## Exercise
In the material beneath, how many lines contain the word "automobile"? Give the count alone.

## Available data
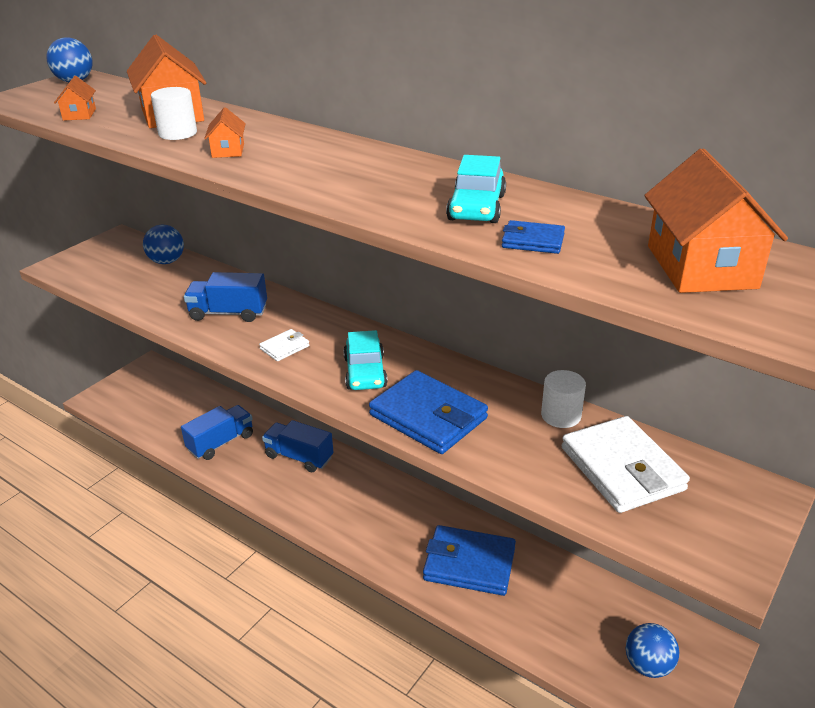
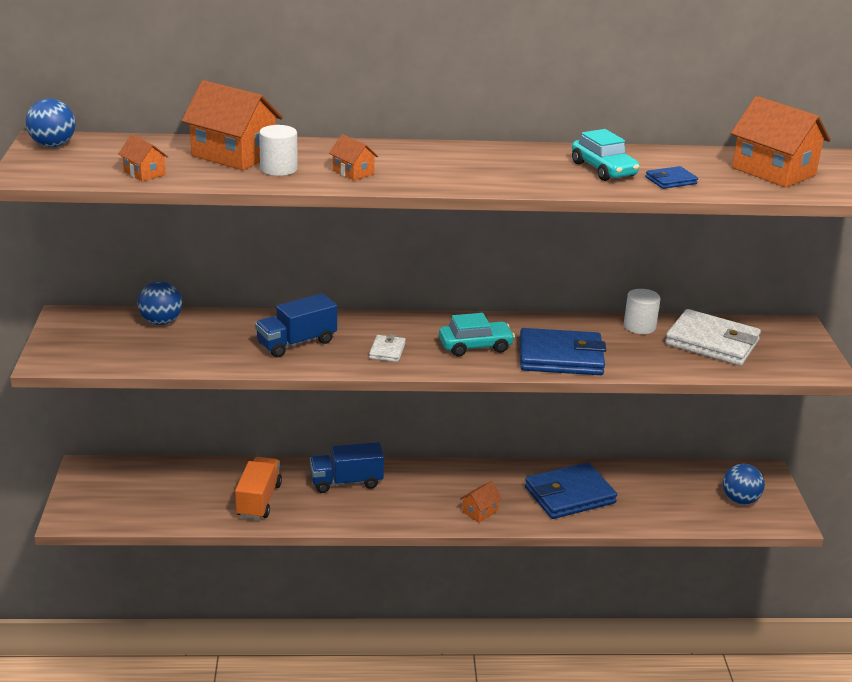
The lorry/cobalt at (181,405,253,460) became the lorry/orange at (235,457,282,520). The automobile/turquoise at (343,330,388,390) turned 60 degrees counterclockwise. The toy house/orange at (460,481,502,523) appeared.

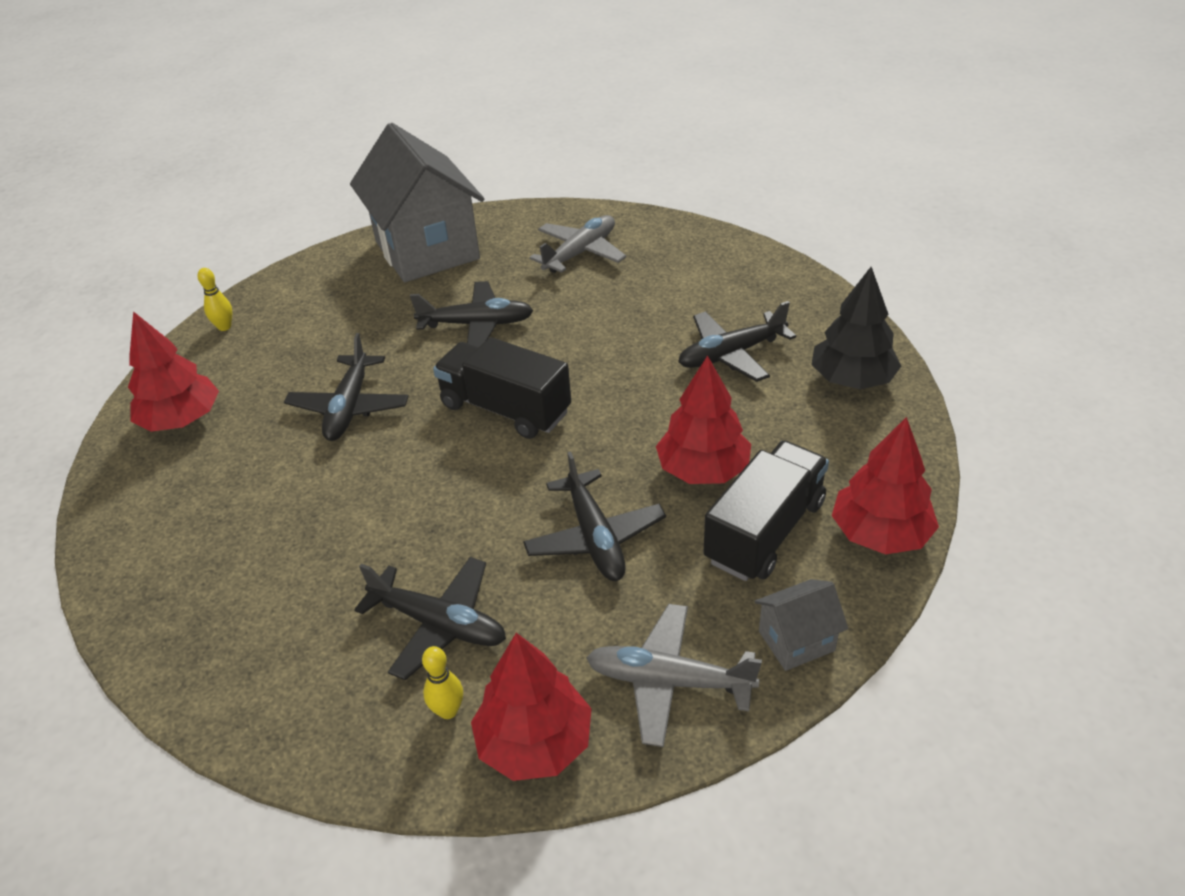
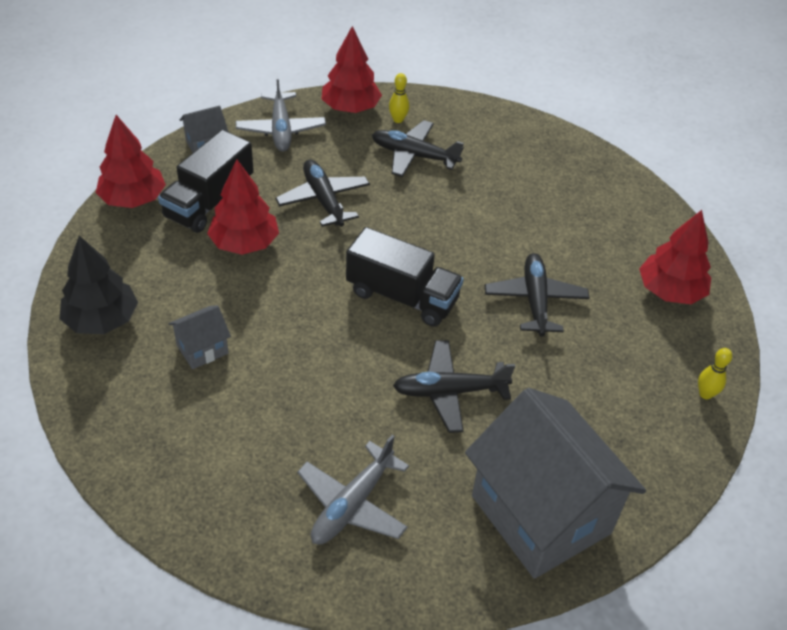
The toy plane/ebony at (678,301,796,382) was replaced by the toy house/ash-grey at (168,305,231,369). The toy plane/ash-grey at (586,604,762,747) turned 75 degrees clockwise.

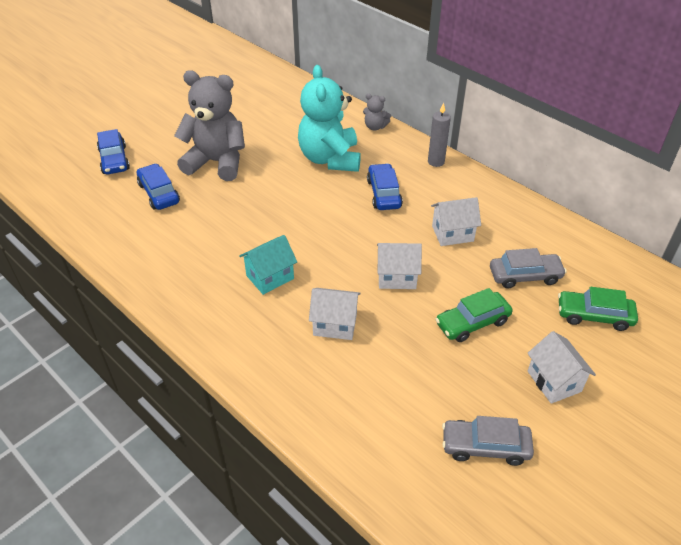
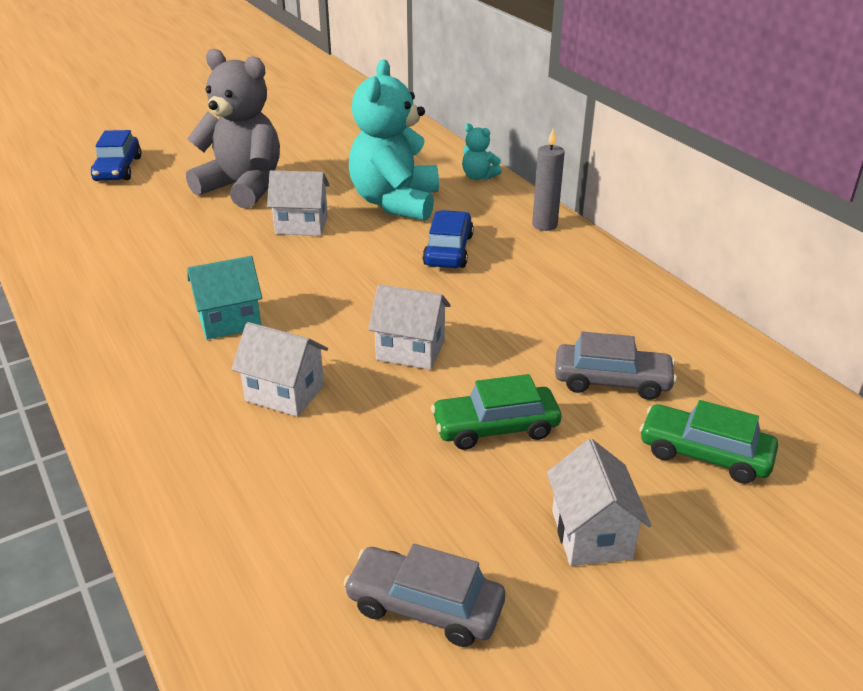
The toy house/white moved from (431,197,481,246) to (267,170,329,236). The teddy bear/ash-grey at (363,94,391,130) became the teddy bear/turquoise at (462,123,502,180). The automobile/cobalt at (137,164,180,210) disappeared.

## Answer below
2